Only the lines below from the one containing "LIGHT2 pin OUT: D8 -> TX" through the last line should be set down, exactly as written and with no pictures.
**** Extracted data
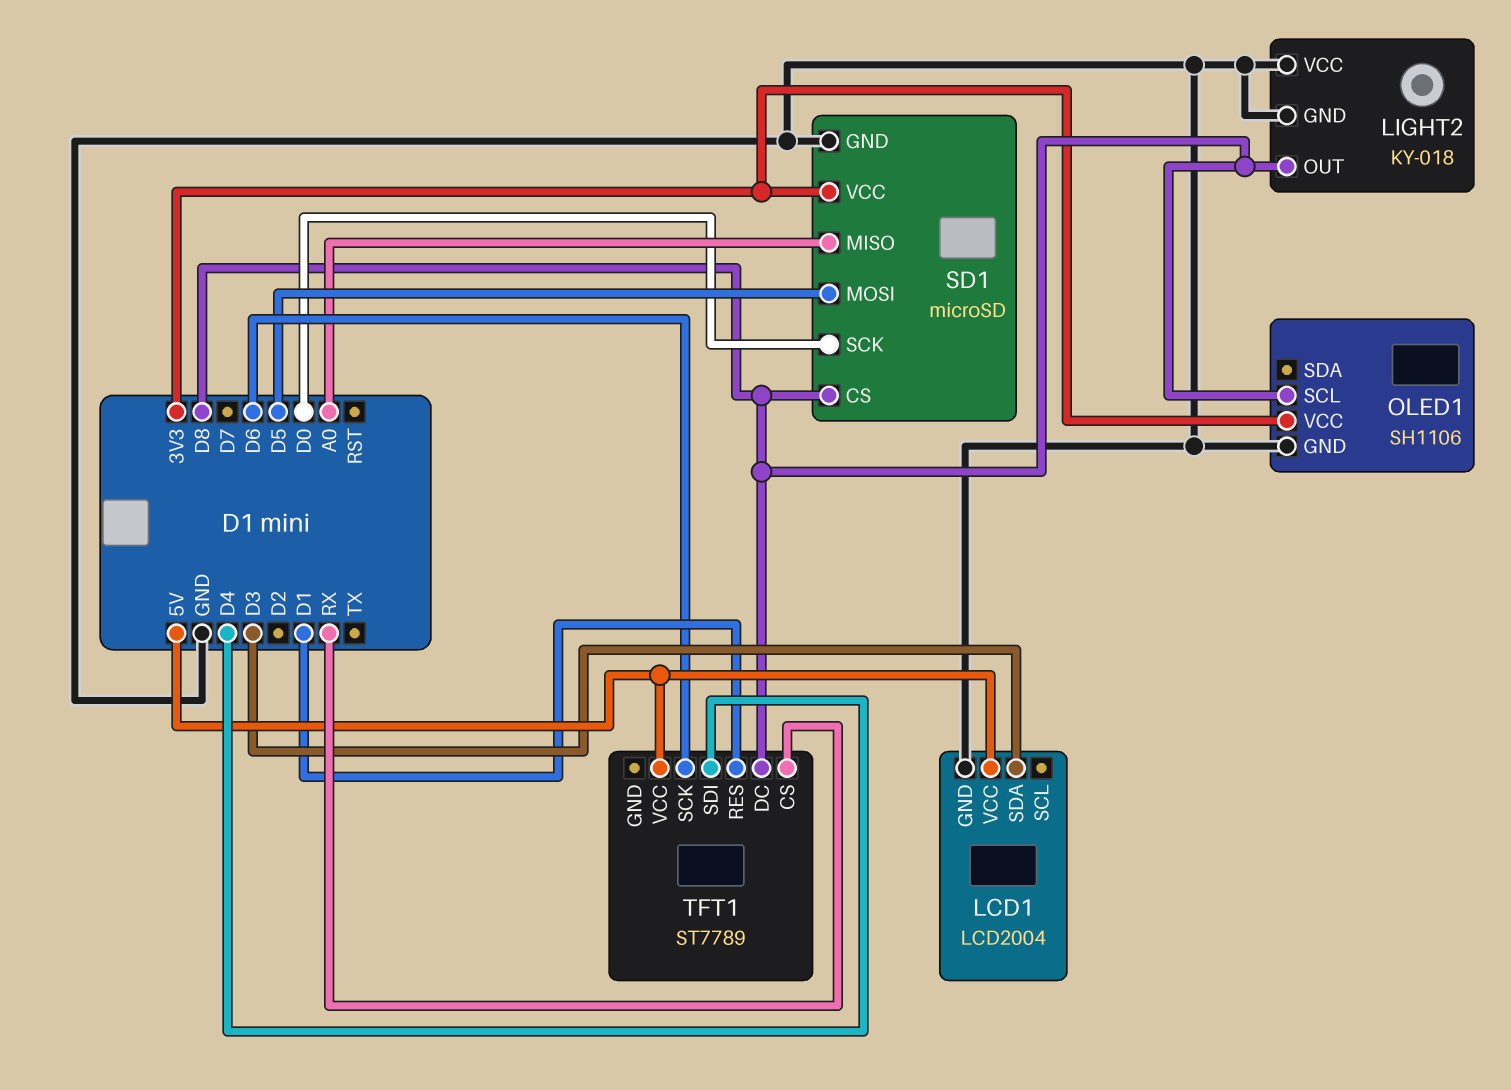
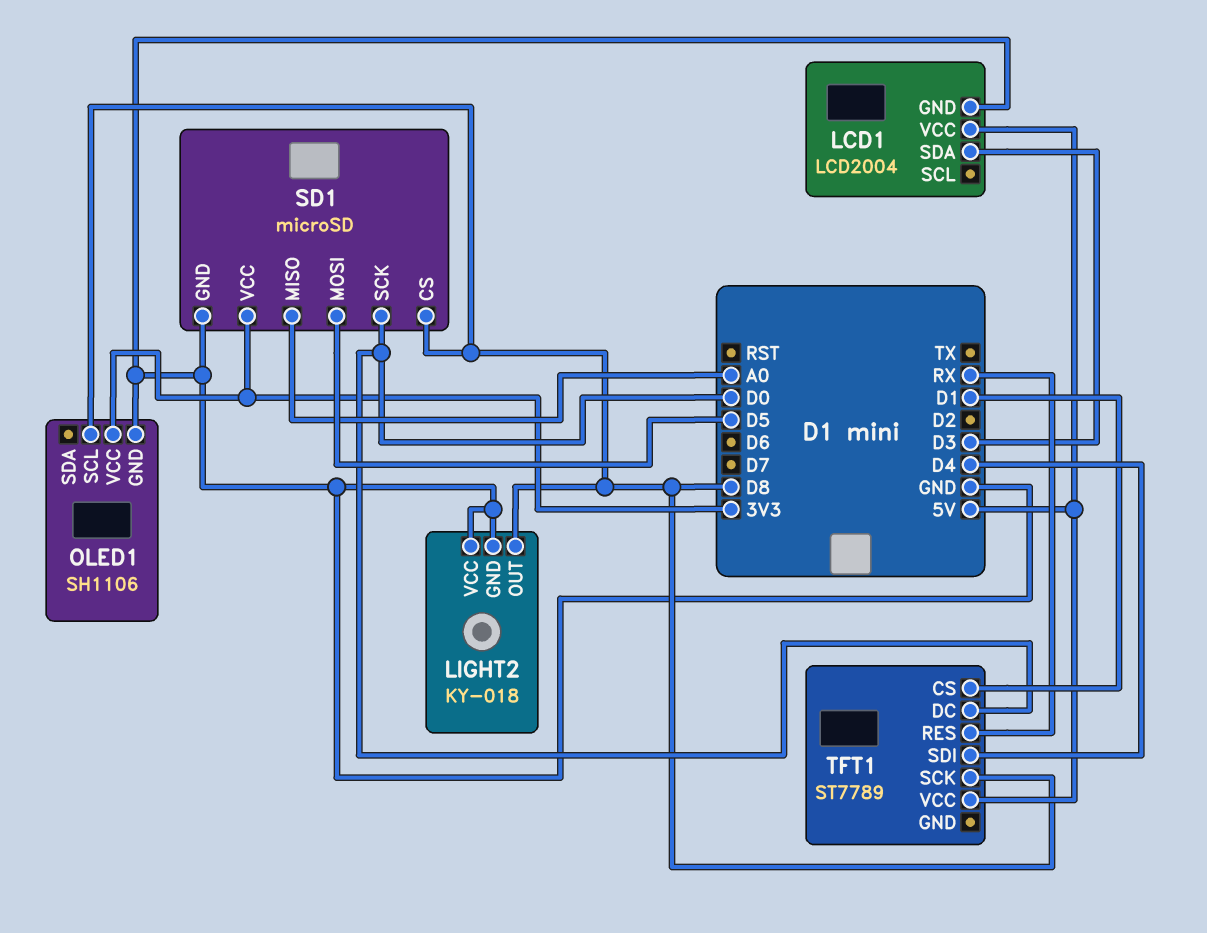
TFT1 pin CS: RX -> D1
TFT1 pin DC: D8 -> D0
TFT1 pin RES: D1 -> RX
TFT1 pin SCK: D6 -> D8

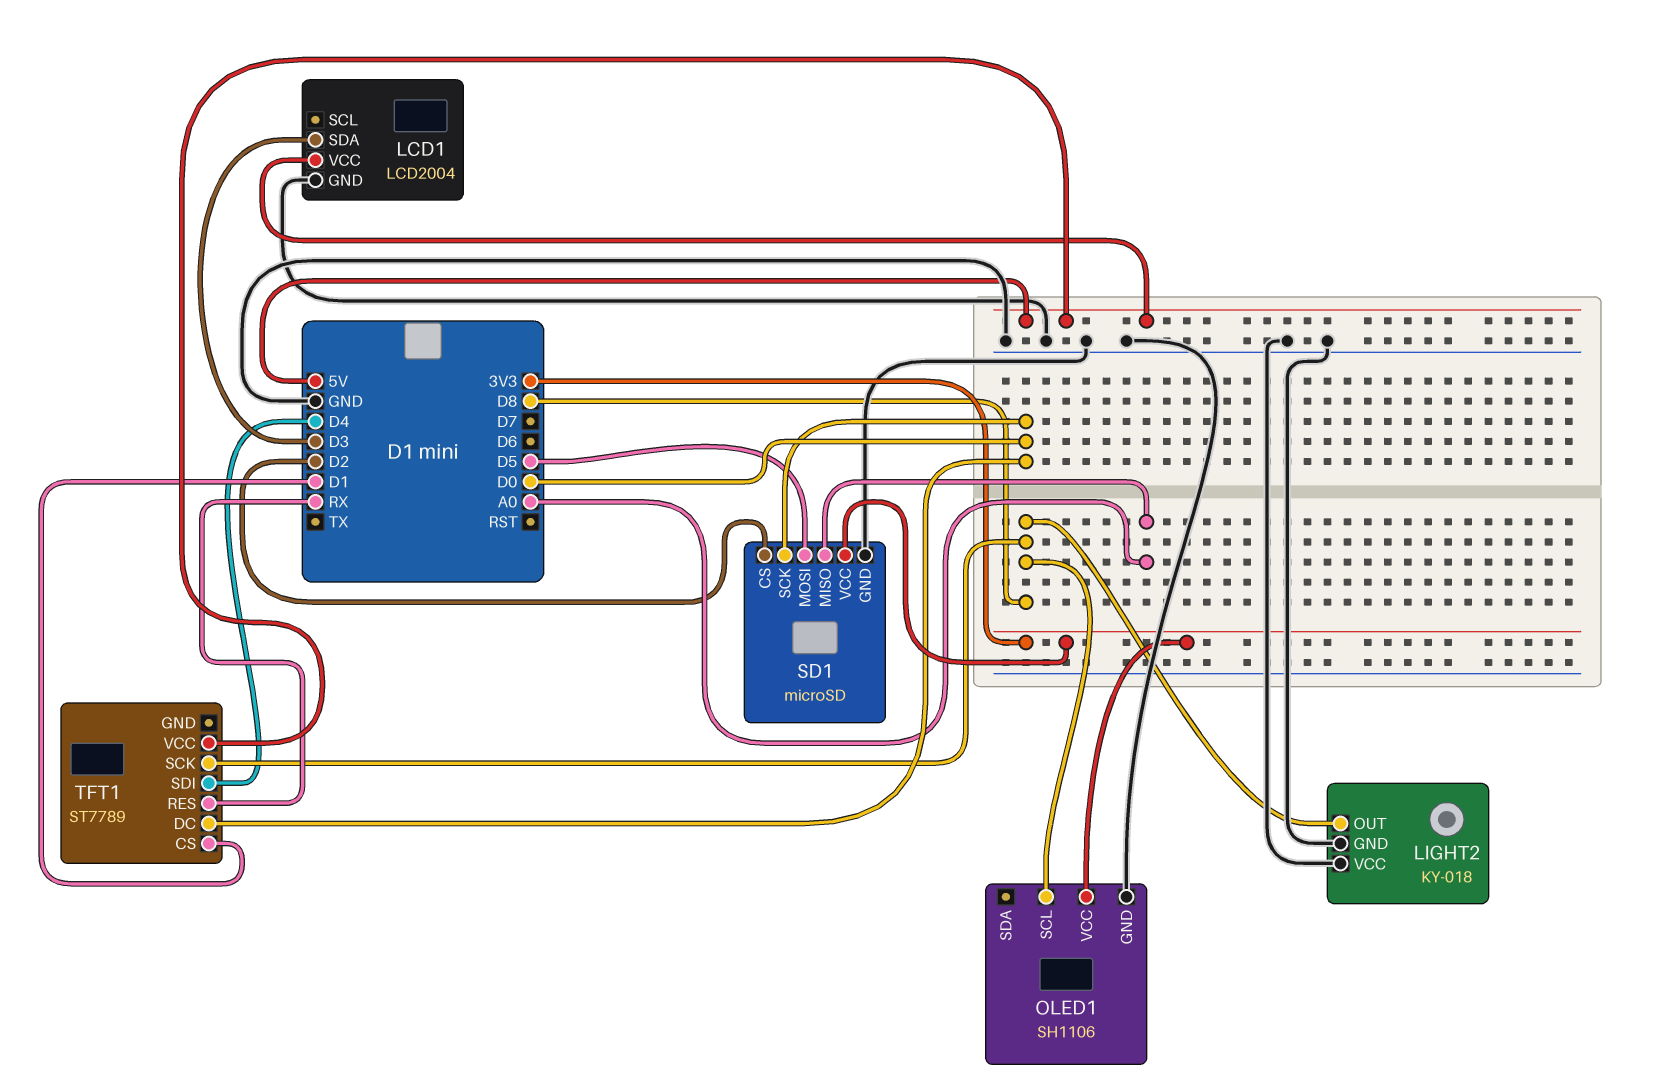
SD1 pin CS: D8 -> D2

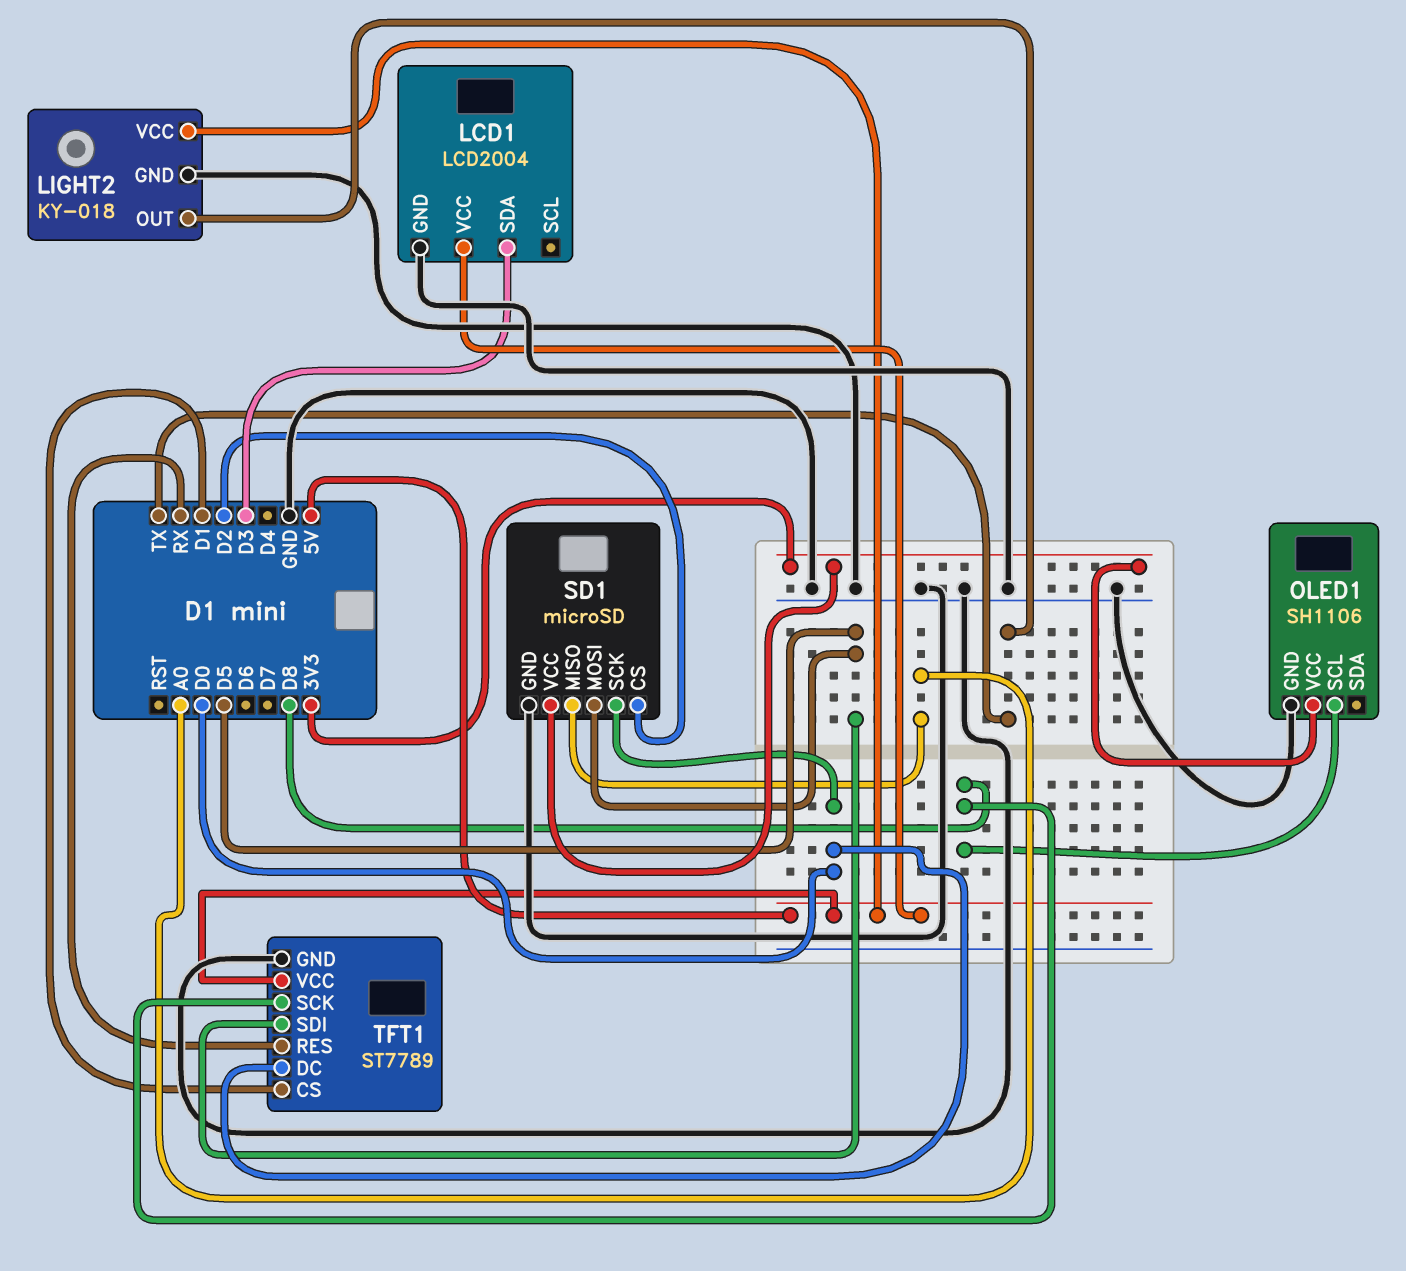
LIGHT2 pin OUT: D8 -> TX
LIGHT2 pin VCC: GND -> 5V
TFT1 pin GND: none -> GND
TFT1 pin SDI: D4 -> D5

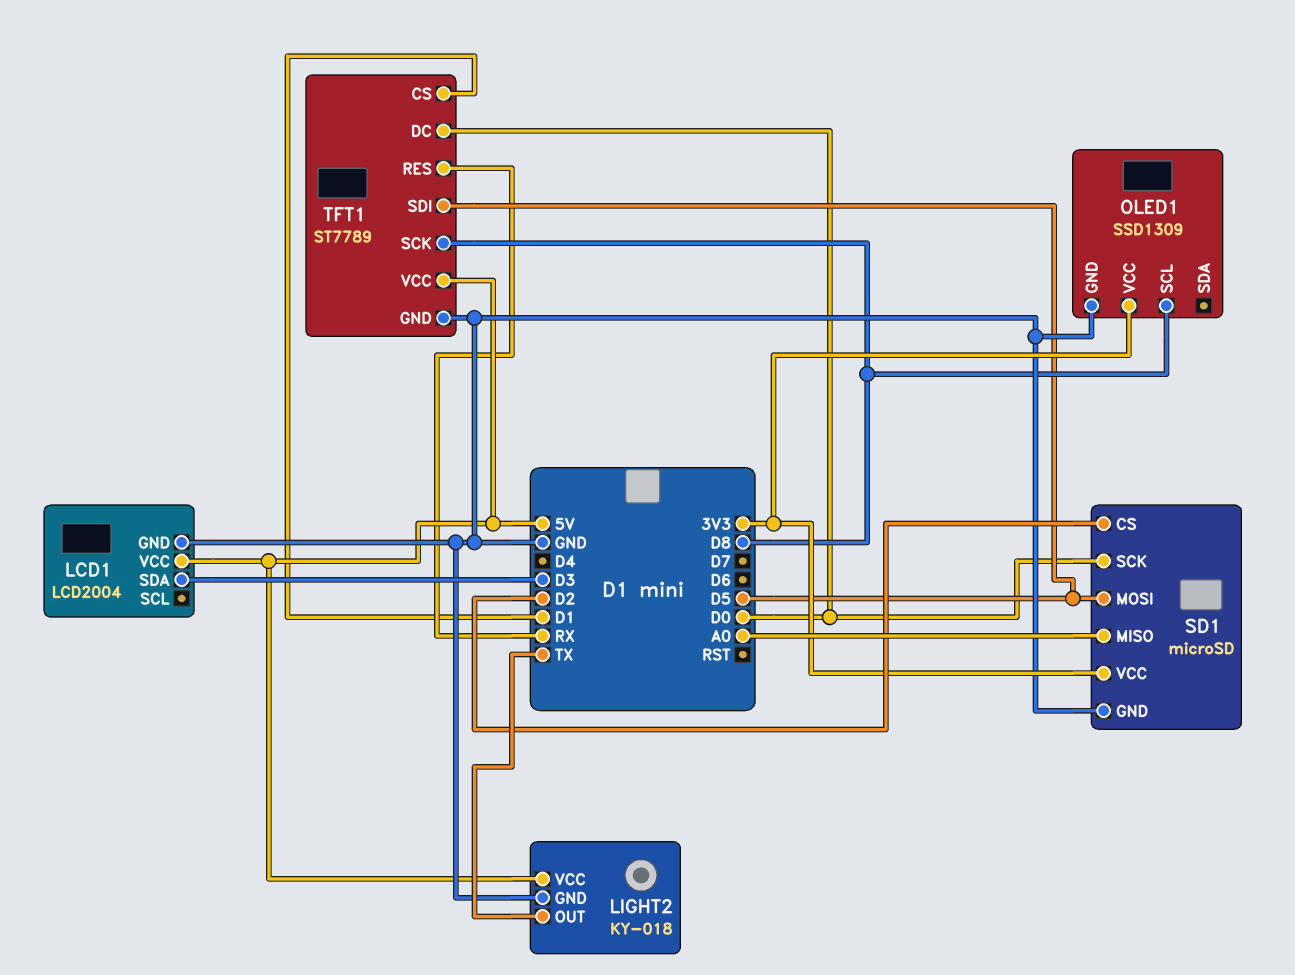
OLED1: SH1106 -> SSD1309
********
_Written reply_:
LIGHT2 pin OUT: D8 -> TX
LIGHT2 pin VCC: GND -> 5V
TFT1 pin GND: none -> GND
TFT1 pin SDI: D4 -> D5

OLED1: SH1106 -> SSD1309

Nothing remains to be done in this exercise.